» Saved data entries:

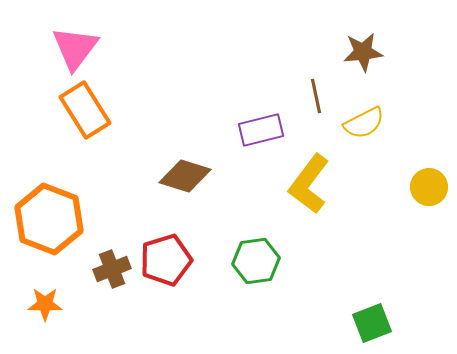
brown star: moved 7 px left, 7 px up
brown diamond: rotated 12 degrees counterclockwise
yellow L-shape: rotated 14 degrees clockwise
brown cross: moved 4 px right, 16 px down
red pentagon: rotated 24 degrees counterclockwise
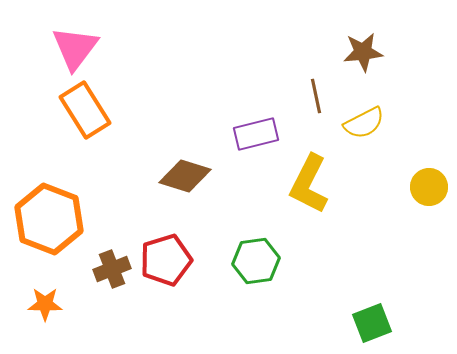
purple rectangle: moved 5 px left, 4 px down
yellow L-shape: rotated 10 degrees counterclockwise
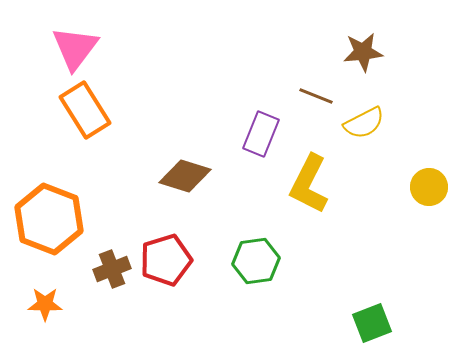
brown line: rotated 56 degrees counterclockwise
purple rectangle: moved 5 px right; rotated 54 degrees counterclockwise
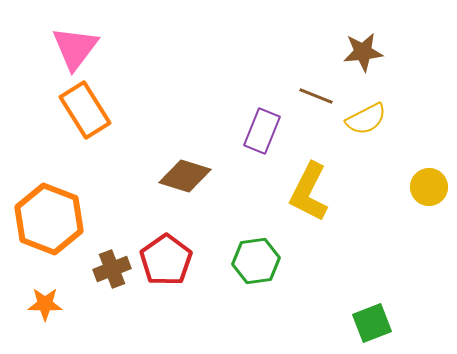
yellow semicircle: moved 2 px right, 4 px up
purple rectangle: moved 1 px right, 3 px up
yellow L-shape: moved 8 px down
red pentagon: rotated 18 degrees counterclockwise
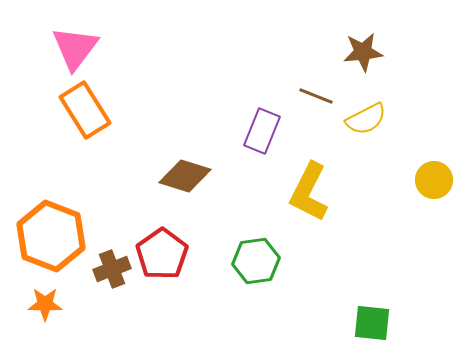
yellow circle: moved 5 px right, 7 px up
orange hexagon: moved 2 px right, 17 px down
red pentagon: moved 4 px left, 6 px up
green square: rotated 27 degrees clockwise
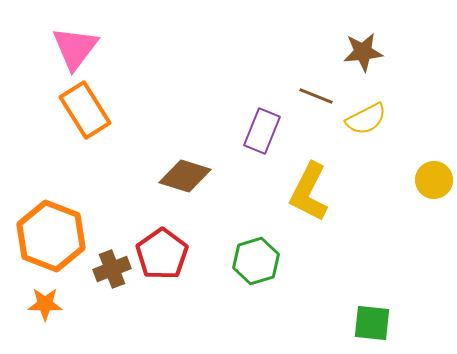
green hexagon: rotated 9 degrees counterclockwise
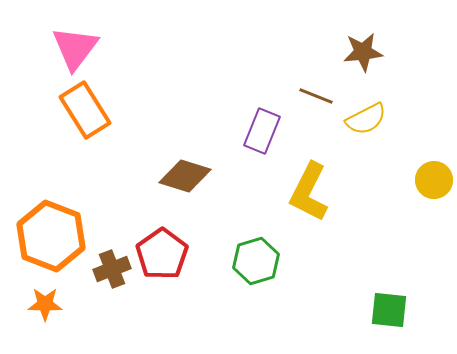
green square: moved 17 px right, 13 px up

» Work to do: Return every line of the records from the line containing "yellow semicircle: moved 2 px right, 4 px up" down to the line containing "green hexagon: rotated", both included, copied unchanged and with the picture lines left out.

» Output for this exercise:
yellow semicircle: moved 2 px right, 4 px up
purple rectangle: moved 1 px right, 3 px up
yellow L-shape: moved 8 px down
red pentagon: rotated 18 degrees counterclockwise
yellow circle: moved 5 px right, 7 px up
orange hexagon: moved 2 px right, 17 px down
red pentagon: moved 4 px left, 6 px up
green square: rotated 27 degrees clockwise
green hexagon: rotated 9 degrees counterclockwise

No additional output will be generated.